TASK DETAILS -
Return the data below, unchanged.

_ _ _ _ _

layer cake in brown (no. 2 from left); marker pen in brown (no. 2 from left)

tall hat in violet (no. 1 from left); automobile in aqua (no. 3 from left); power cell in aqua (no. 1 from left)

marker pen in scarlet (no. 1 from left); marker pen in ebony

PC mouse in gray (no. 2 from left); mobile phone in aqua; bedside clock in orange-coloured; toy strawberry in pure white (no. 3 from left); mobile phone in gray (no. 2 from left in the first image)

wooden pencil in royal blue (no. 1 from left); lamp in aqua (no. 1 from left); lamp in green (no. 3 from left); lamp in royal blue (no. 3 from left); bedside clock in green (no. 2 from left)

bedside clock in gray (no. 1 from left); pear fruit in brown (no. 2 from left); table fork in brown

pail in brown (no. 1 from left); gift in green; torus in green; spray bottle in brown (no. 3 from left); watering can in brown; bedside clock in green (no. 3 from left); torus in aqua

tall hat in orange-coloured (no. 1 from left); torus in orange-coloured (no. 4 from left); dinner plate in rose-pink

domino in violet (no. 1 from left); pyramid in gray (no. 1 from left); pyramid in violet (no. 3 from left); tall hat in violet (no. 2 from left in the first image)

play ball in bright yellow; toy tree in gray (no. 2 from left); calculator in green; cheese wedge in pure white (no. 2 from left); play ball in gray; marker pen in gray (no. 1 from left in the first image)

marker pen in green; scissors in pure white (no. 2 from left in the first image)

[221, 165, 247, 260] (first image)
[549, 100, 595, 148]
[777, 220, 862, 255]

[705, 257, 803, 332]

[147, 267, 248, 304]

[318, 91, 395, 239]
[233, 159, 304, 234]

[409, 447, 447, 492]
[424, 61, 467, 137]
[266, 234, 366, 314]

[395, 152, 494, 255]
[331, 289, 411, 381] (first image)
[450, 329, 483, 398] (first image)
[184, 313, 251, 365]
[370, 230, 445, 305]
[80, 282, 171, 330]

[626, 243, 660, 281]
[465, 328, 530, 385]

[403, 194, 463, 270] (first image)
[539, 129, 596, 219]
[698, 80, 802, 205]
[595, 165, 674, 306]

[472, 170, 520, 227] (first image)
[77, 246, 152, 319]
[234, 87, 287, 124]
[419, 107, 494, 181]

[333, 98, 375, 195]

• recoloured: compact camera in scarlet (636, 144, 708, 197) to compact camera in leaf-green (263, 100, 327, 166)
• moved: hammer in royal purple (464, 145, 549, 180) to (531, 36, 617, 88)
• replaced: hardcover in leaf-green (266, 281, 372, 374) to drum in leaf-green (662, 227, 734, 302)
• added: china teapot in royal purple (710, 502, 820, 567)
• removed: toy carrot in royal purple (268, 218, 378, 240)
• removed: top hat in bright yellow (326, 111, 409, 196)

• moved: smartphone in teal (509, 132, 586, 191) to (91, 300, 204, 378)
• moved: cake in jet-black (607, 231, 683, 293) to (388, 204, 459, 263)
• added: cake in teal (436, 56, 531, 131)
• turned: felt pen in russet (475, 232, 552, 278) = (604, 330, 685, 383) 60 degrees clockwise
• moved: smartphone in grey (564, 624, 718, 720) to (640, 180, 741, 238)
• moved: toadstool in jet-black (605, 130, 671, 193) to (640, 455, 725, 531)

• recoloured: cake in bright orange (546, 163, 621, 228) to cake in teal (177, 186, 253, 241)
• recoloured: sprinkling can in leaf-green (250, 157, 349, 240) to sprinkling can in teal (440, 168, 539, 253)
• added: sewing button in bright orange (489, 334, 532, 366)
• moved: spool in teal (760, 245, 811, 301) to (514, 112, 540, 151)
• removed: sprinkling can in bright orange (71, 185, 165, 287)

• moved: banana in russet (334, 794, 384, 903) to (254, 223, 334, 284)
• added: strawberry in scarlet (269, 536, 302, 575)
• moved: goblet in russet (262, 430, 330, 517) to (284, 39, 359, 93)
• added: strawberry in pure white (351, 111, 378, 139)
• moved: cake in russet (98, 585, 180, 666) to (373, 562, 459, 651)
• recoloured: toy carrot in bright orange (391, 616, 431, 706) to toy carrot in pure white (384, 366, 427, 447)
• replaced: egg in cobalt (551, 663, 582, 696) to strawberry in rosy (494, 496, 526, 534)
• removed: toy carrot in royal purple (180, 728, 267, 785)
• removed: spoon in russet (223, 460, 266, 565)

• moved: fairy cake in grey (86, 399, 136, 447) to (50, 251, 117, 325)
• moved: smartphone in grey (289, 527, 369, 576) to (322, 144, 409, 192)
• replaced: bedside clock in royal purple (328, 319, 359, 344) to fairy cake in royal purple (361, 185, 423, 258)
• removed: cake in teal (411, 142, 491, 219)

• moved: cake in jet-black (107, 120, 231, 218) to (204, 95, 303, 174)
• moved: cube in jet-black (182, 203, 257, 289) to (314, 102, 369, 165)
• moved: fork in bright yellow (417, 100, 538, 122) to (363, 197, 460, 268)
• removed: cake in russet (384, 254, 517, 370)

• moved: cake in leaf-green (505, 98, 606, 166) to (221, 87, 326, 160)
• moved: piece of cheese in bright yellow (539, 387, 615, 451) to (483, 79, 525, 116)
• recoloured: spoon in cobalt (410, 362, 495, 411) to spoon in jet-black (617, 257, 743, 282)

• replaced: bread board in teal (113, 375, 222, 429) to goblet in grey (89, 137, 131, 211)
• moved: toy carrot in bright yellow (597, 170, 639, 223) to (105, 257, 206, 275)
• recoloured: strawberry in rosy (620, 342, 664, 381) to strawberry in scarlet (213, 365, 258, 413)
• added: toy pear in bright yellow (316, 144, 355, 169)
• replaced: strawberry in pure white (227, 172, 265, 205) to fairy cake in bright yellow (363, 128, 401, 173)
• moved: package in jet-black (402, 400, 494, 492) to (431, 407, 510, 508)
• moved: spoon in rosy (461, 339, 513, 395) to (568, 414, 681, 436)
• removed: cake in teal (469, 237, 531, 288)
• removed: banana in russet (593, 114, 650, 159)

_ _ _ _ _

ANSWER BOX -
layer cake in brown (no. 2 from left); marker pen in brown (no. 2 from left)

tall hat in violet (no. 1 from left); automobile in aqua (no. 3 from left); power cell in aqua (no. 1 from left)

marker pen in scarlet (no. 1 from left); marker pen in ebony

PC mouse in gray (no. 2 from left); mobile phone in aqua; bedside clock in orange-coloured; toy strawberry in pure white (no. 3 from left); mobile phone in gray (no. 2 from left in the first image)

wooden pencil in royal blue (no. 1 from left); lamp in aqua (no. 1 from left); lamp in green (no. 3 from left); lamp in royal blue (no. 3 from left); bedside clock in green (no. 2 from left)

bedside clock in gray (no. 1 from left); pear fruit in brown (no. 2 from left); table fork in brown

pail in brown (no. 1 from left); gift in green; torus in green; spray bottle in brown (no. 3 from left); watering can in brown; bedside clock in green (no. 3 from left); torus in aqua

tall hat in orange-coloured (no. 1 from left); torus in orange-coloured (no. 4 from left); dinner plate in rose-pink

domino in violet (no. 1 from left); pyramid in gray (no. 1 from left); pyramid in violet (no. 3 from left); tall hat in violet (no. 2 from left in the first image)

play ball in bright yellow; toy tree in gray (no. 2 from left); calculator in green; cheese wedge in pure white (no. 2 from left); play ball in gray; marker pen in gray (no. 1 from left in the first image)

marker pen in green; scissors in pure white (no. 2 from left in the first image)

[221, 165, 247, 260] (first image)
[549, 100, 595, 148]
[777, 220, 862, 255]

[705, 257, 803, 332]

[147, 267, 248, 304]

[318, 91, 395, 239]
[233, 159, 304, 234]

[409, 447, 447, 492]
[424, 61, 467, 137]
[266, 234, 366, 314]

[395, 152, 494, 255]
[331, 289, 411, 381] (first image)
[450, 329, 483, 398] (first image)
[184, 313, 251, 365]
[370, 230, 445, 305]
[80, 282, 171, 330]

[626, 243, 660, 281]
[465, 328, 530, 385]

[403, 194, 463, 270] (first image)
[539, 129, 596, 219]
[698, 80, 802, 205]
[595, 165, 674, 306]

[472, 170, 520, 227] (first image)
[77, 246, 152, 319]
[234, 87, 287, 124]
[419, 107, 494, 181]

[333, 98, 375, 195]

• recoloured: compact camera in scarlet (636, 144, 708, 197) to compact camera in leaf-green (263, 100, 327, 166)
• moved: hammer in royal purple (464, 145, 549, 180) to (531, 36, 617, 88)
• replaced: hardcover in leaf-green (266, 281, 372, 374) to drum in leaf-green (662, 227, 734, 302)
• added: china teapot in royal purple (710, 502, 820, 567)
• removed: toy carrot in royal purple (268, 218, 378, 240)
• removed: top hat in bright yellow (326, 111, 409, 196)

• moved: smartphone in teal (509, 132, 586, 191) to (91, 300, 204, 378)
• moved: cake in jet-black (607, 231, 683, 293) to (388, 204, 459, 263)
• added: cake in teal (436, 56, 531, 131)
• turned: felt pen in russet (475, 232, 552, 278) = (604, 330, 685, 383) 60 degrees clockwise
• moved: smartphone in grey (564, 624, 718, 720) to (640, 180, 741, 238)
• moved: toadstool in jet-black (605, 130, 671, 193) to (640, 455, 725, 531)

• recoloured: cake in bright orange (546, 163, 621, 228) to cake in teal (177, 186, 253, 241)
• recoloured: sprinkling can in leaf-green (250, 157, 349, 240) to sprinkling can in teal (440, 168, 539, 253)
• added: sewing button in bright orange (489, 334, 532, 366)
• moved: spool in teal (760, 245, 811, 301) to (514, 112, 540, 151)
• removed: sprinkling can in bright orange (71, 185, 165, 287)

• moved: banana in russet (334, 794, 384, 903) to (254, 223, 334, 284)
• added: strawberry in scarlet (269, 536, 302, 575)
• moved: goblet in russet (262, 430, 330, 517) to (284, 39, 359, 93)
• added: strawberry in pure white (351, 111, 378, 139)
• moved: cake in russet (98, 585, 180, 666) to (373, 562, 459, 651)
• recoloured: toy carrot in bright orange (391, 616, 431, 706) to toy carrot in pure white (384, 366, 427, 447)
• replaced: egg in cobalt (551, 663, 582, 696) to strawberry in rosy (494, 496, 526, 534)
• removed: toy carrot in royal purple (180, 728, 267, 785)
• removed: spoon in russet (223, 460, 266, 565)

• moved: fairy cake in grey (86, 399, 136, 447) to (50, 251, 117, 325)
• moved: smartphone in grey (289, 527, 369, 576) to (322, 144, 409, 192)
• replaced: bedside clock in royal purple (328, 319, 359, 344) to fairy cake in royal purple (361, 185, 423, 258)
• removed: cake in teal (411, 142, 491, 219)

• moved: cake in jet-black (107, 120, 231, 218) to (204, 95, 303, 174)
• moved: cube in jet-black (182, 203, 257, 289) to (314, 102, 369, 165)
• moved: fork in bright yellow (417, 100, 538, 122) to (363, 197, 460, 268)
• removed: cake in russet (384, 254, 517, 370)

• moved: cake in leaf-green (505, 98, 606, 166) to (221, 87, 326, 160)
• moved: piece of cheese in bright yellow (539, 387, 615, 451) to (483, 79, 525, 116)
• recoloured: spoon in cobalt (410, 362, 495, 411) to spoon in jet-black (617, 257, 743, 282)

• replaced: bread board in teal (113, 375, 222, 429) to goblet in grey (89, 137, 131, 211)
• moved: toy carrot in bright yellow (597, 170, 639, 223) to (105, 257, 206, 275)
• recoloured: strawberry in rosy (620, 342, 664, 381) to strawberry in scarlet (213, 365, 258, 413)
• added: toy pear in bright yellow (316, 144, 355, 169)
• replaced: strawberry in pure white (227, 172, 265, 205) to fairy cake in bright yellow (363, 128, 401, 173)
• moved: package in jet-black (402, 400, 494, 492) to (431, 407, 510, 508)
• moved: spoon in rosy (461, 339, 513, 395) to (568, 414, 681, 436)
• removed: cake in teal (469, 237, 531, 288)
• removed: banana in russet (593, 114, 650, 159)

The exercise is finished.